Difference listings
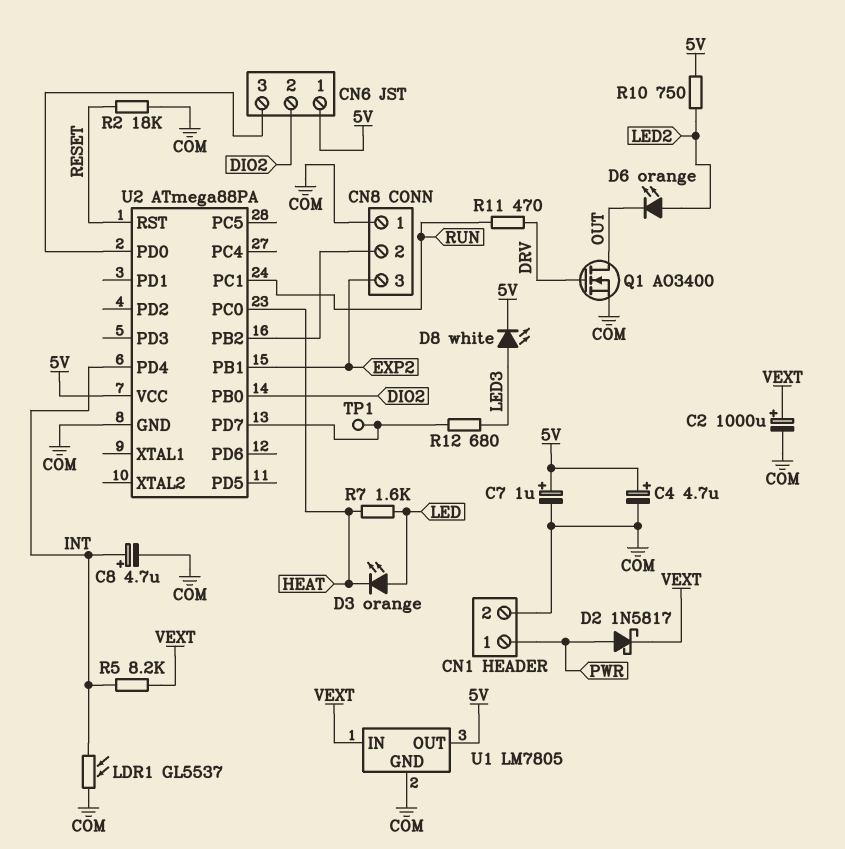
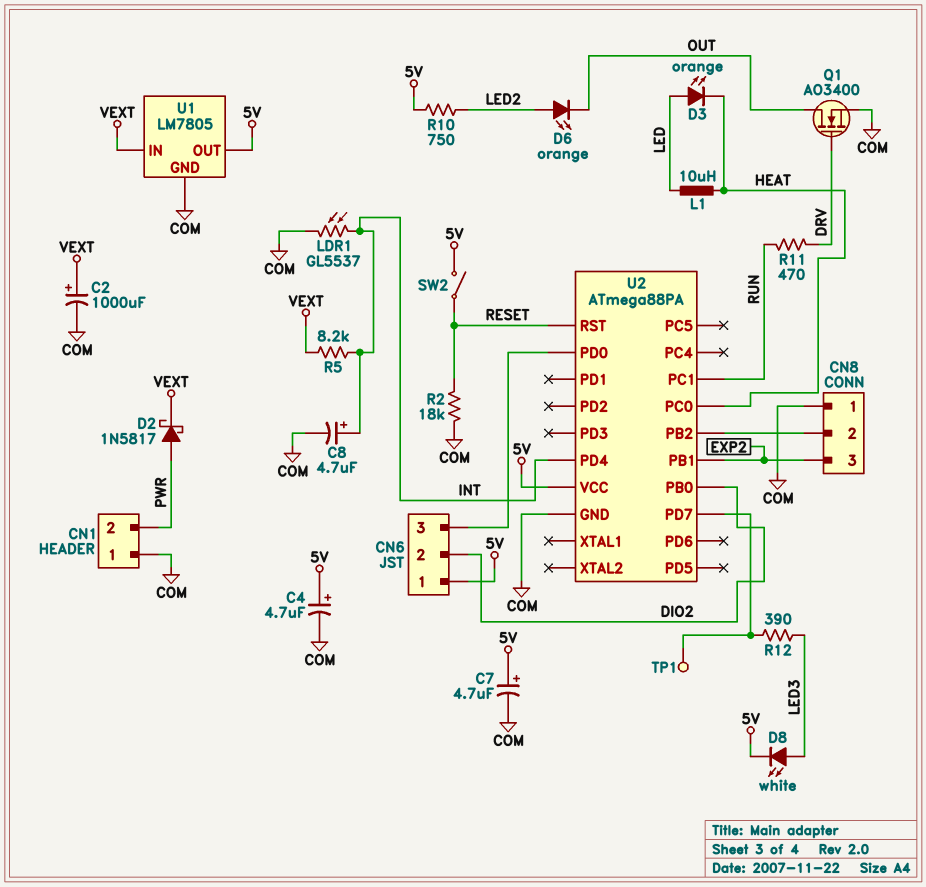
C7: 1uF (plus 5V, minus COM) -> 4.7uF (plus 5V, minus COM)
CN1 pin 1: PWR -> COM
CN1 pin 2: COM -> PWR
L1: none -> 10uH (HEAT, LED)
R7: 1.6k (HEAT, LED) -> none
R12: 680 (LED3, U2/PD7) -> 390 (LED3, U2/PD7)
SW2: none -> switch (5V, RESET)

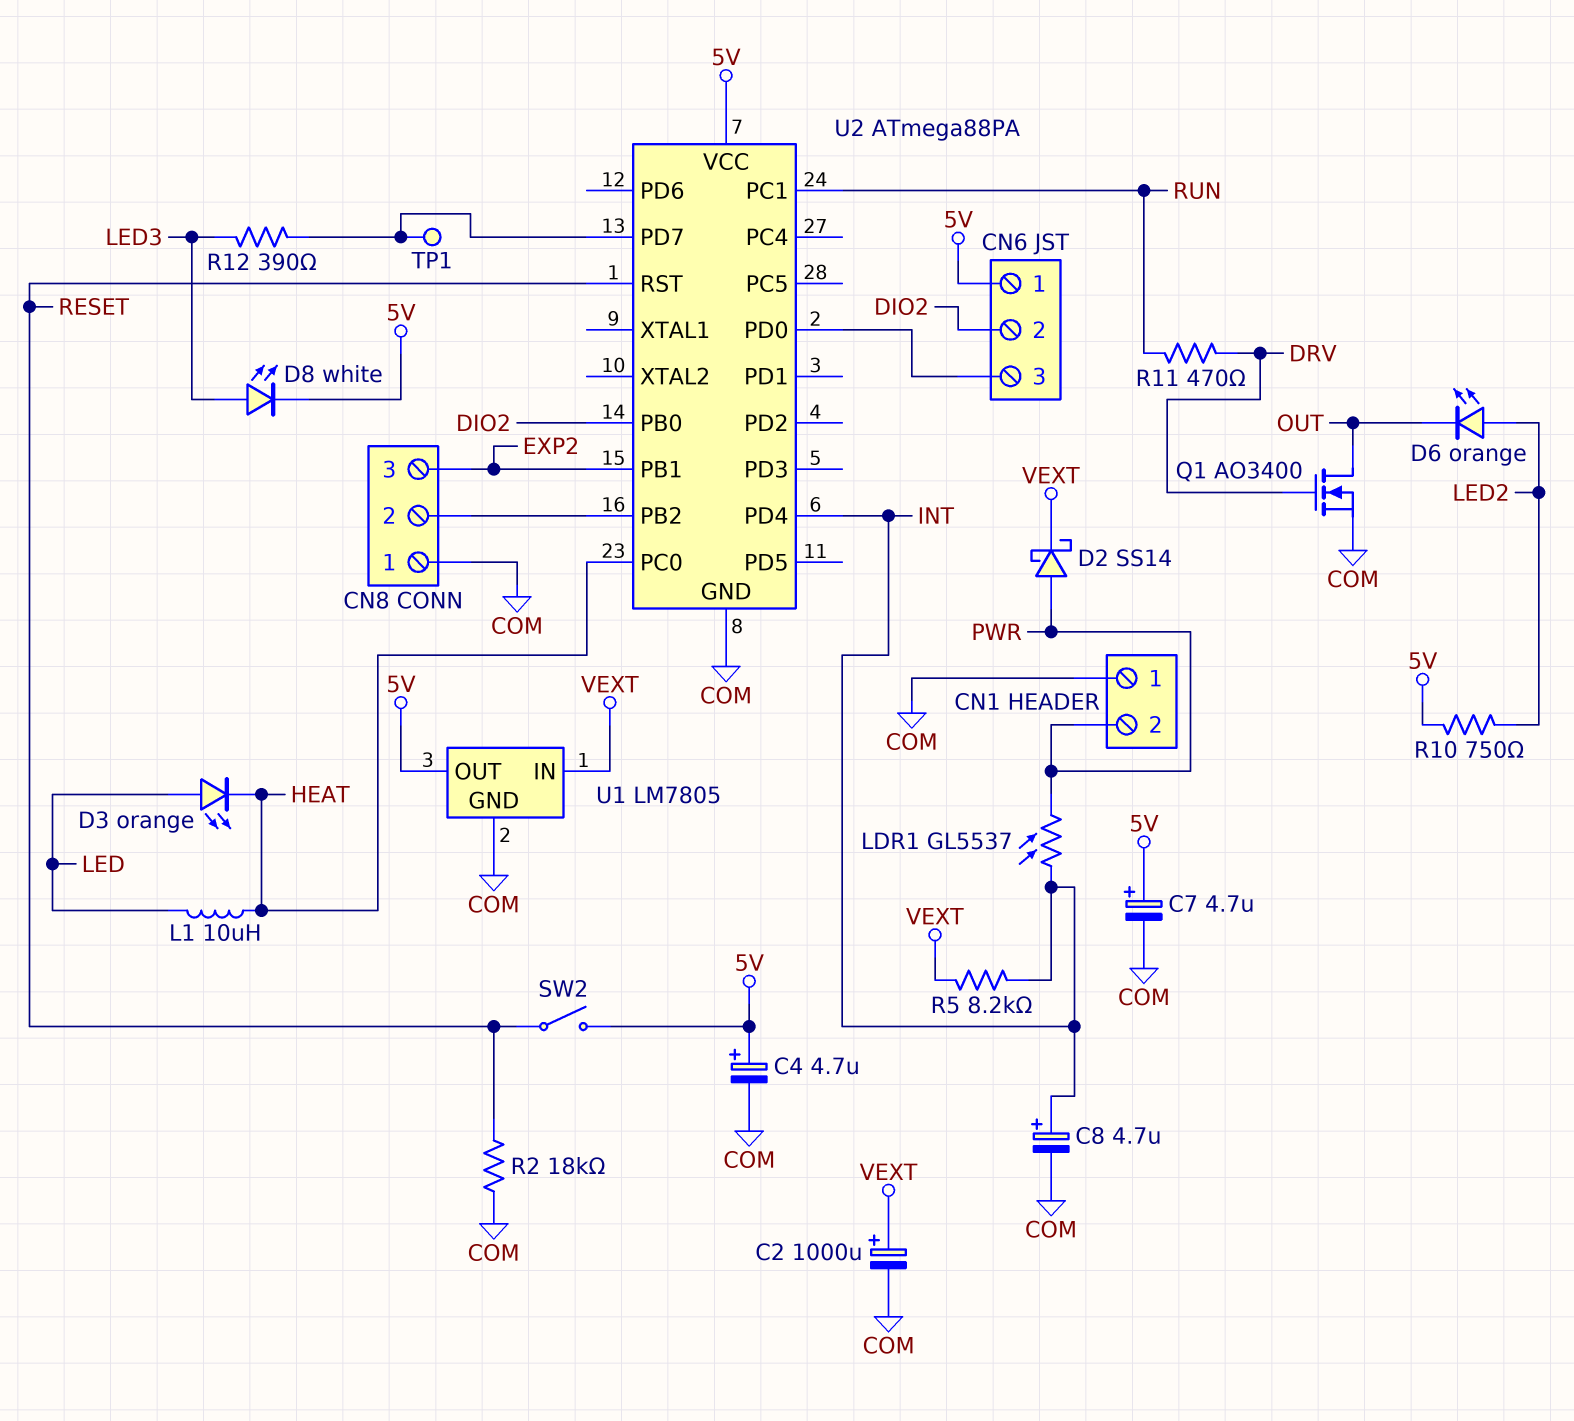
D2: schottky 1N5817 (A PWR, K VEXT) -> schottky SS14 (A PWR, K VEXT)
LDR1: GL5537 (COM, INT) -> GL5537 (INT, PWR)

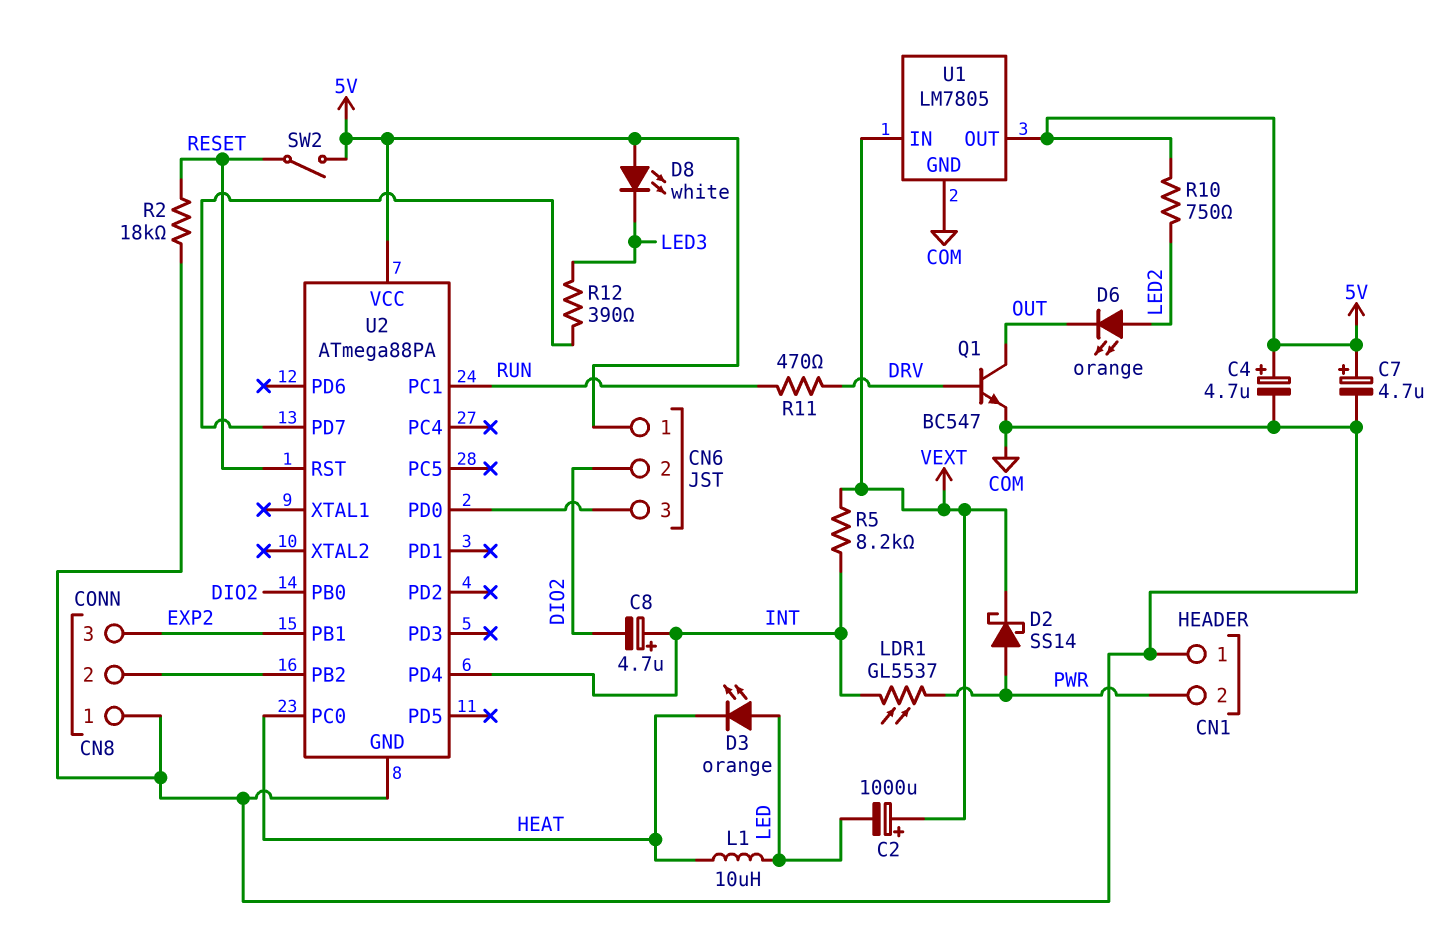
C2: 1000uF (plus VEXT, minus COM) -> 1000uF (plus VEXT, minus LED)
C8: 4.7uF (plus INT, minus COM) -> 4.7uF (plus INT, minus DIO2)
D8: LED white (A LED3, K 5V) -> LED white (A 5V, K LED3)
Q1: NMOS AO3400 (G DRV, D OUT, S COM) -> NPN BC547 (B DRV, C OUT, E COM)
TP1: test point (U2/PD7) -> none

* * *

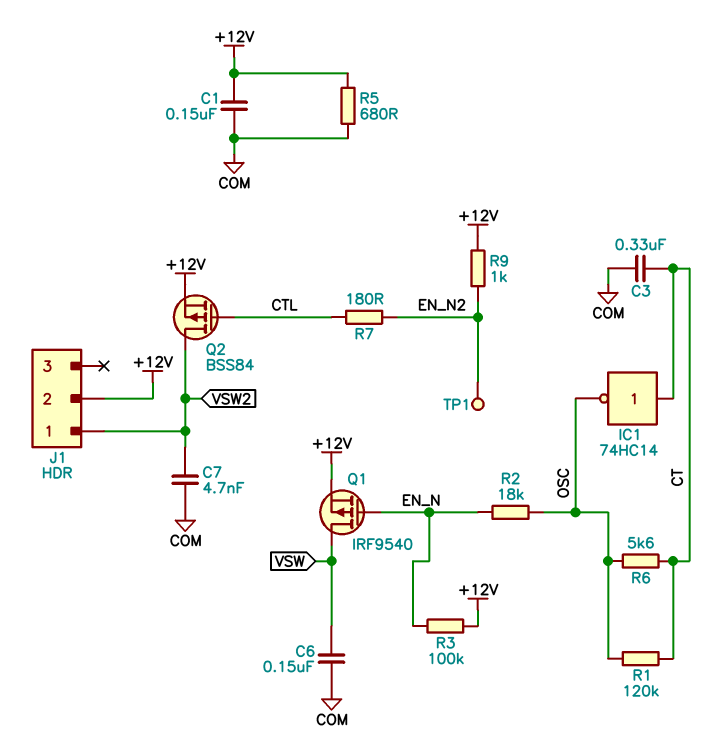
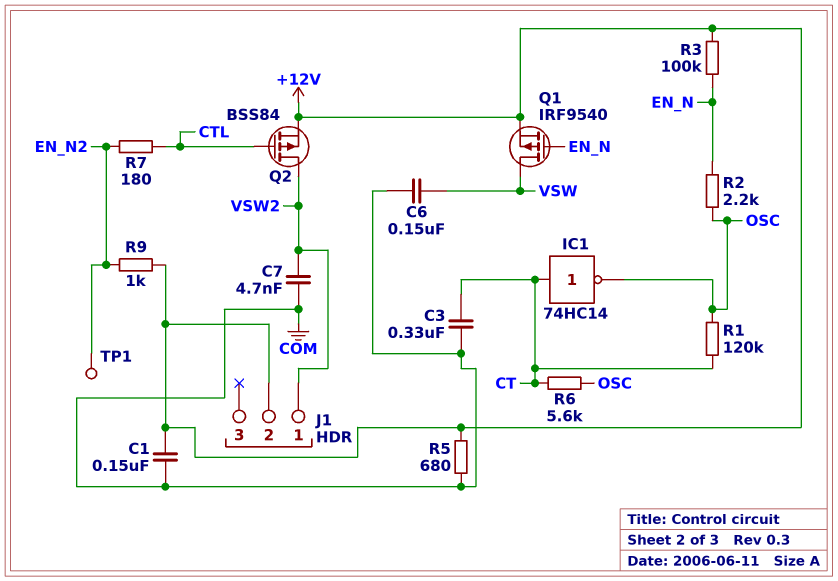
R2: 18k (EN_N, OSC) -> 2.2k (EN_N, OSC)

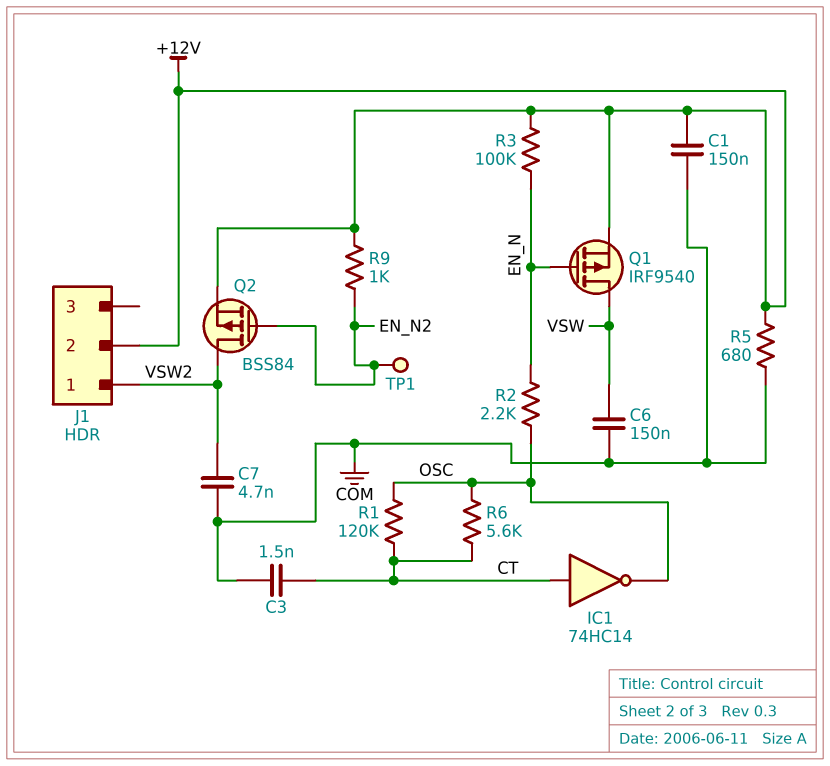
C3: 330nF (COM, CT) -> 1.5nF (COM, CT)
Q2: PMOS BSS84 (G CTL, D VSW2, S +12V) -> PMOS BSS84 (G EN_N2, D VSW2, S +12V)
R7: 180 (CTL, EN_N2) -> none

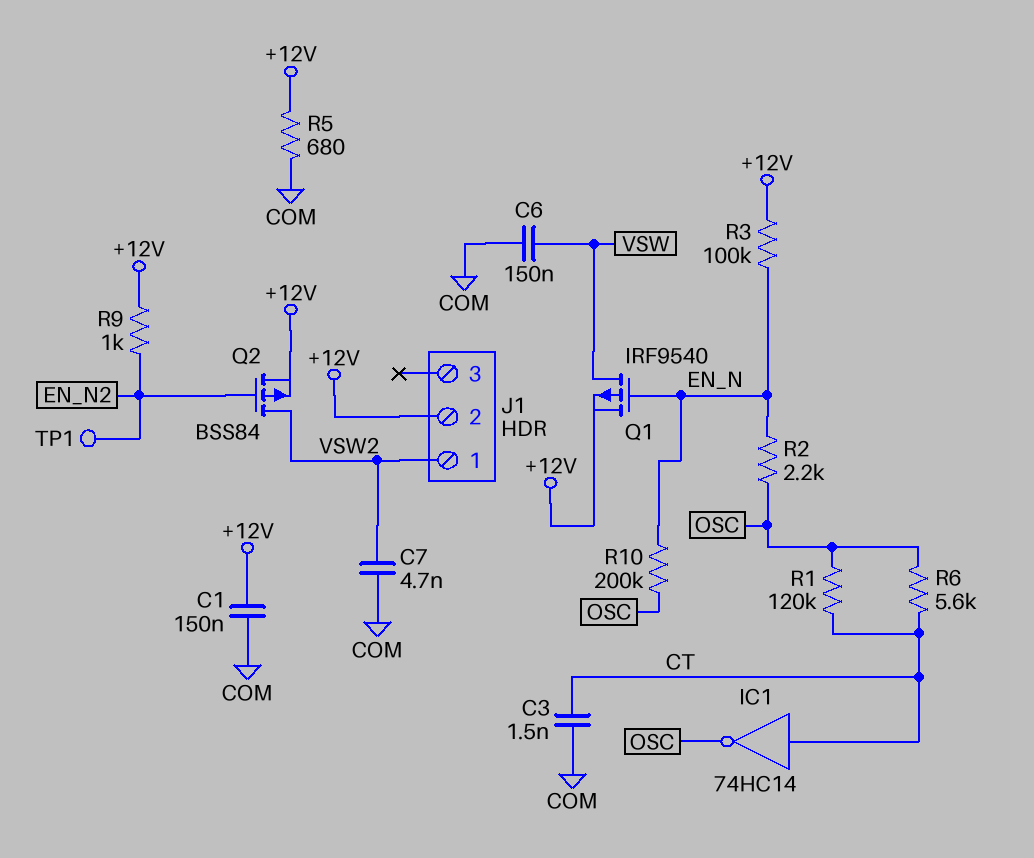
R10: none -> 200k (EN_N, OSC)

• [Exercise prompt]:
In the entries above, every line from the line with "C7: 1uF (plus" to the line with "TP1: test point (U2/PD7) -> none" is to be printed exactly, with both ends included and pictures excluded.

• [Solution to the problem]:
C7: 1uF (plus 5V, minus COM) -> 4.7uF (plus 5V, minus COM)
CN1 pin 1: PWR -> COM
CN1 pin 2: COM -> PWR
L1: none -> 10uH (HEAT, LED)
R7: 1.6k (HEAT, LED) -> none
R12: 680 (LED3, U2/PD7) -> 390 (LED3, U2/PD7)
SW2: none -> switch (5V, RESET)

D2: schottky 1N5817 (A PWR, K VEXT) -> schottky SS14 (A PWR, K VEXT)
LDR1: GL5537 (COM, INT) -> GL5537 (INT, PWR)

C2: 1000uF (plus VEXT, minus COM) -> 1000uF (plus VEXT, minus LED)
C8: 4.7uF (plus INT, minus COM) -> 4.7uF (plus INT, minus DIO2)
D8: LED white (A LED3, K 5V) -> LED white (A 5V, K LED3)
Q1: NMOS AO3400 (G DRV, D OUT, S COM) -> NPN BC547 (B DRV, C OUT, E COM)
TP1: test point (U2/PD7) -> none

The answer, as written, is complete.